= What this task involves =
Begin at the line below that has "(313, 274) = (229, 224): yellow" and stop after the line that has "(665, 202) = (493, 141): black". Please restate only those lines, word for word.

____ Source data

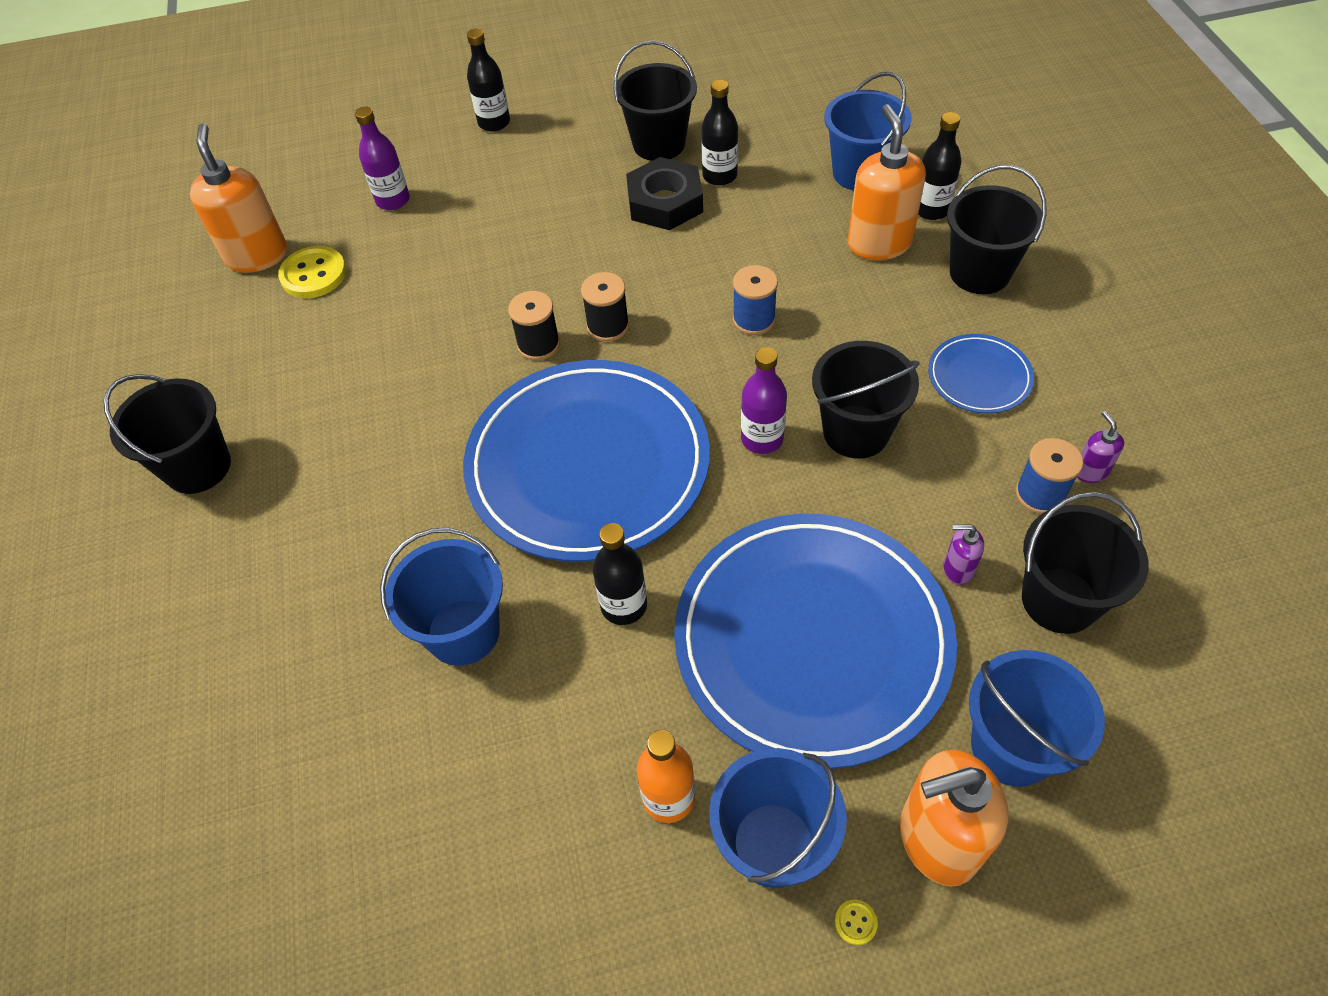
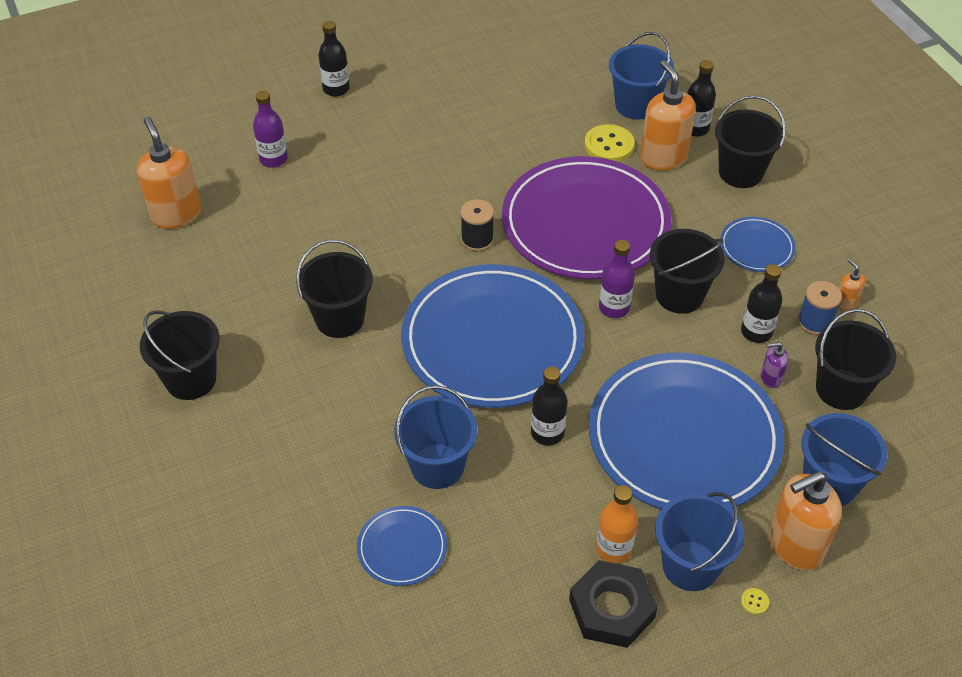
camera: 15 degrees left, 5 degrees down
(313, 274) = (229, 224): yellow button -> yellow button (609, 145)
(380, 745) = (402, 548): none -> blue plate
(538, 344) = (428, 259): black spool -> none
(659, 144) = (475, 95): black bucket -> black bucket (340, 319)
(665, 202) = (493, 141): black nut -> black nut (611, 609)
(720, 176) = (530, 117): black bottle -> black bottle (756, 332)
(754, 319) = (585, 223): blue spool -> purple plate
(1090, 471) = (845, 303): purple soap dispenser -> orange soap dispenser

________

= Answer to the problem =
(313, 274) = (229, 224): yellow button -> yellow button (609, 145)
(380, 745) = (402, 548): none -> blue plate
(538, 344) = (428, 259): black spool -> none
(659, 144) = (475, 95): black bucket -> black bucket (340, 319)
(665, 202) = (493, 141): black nut -> black nut (611, 609)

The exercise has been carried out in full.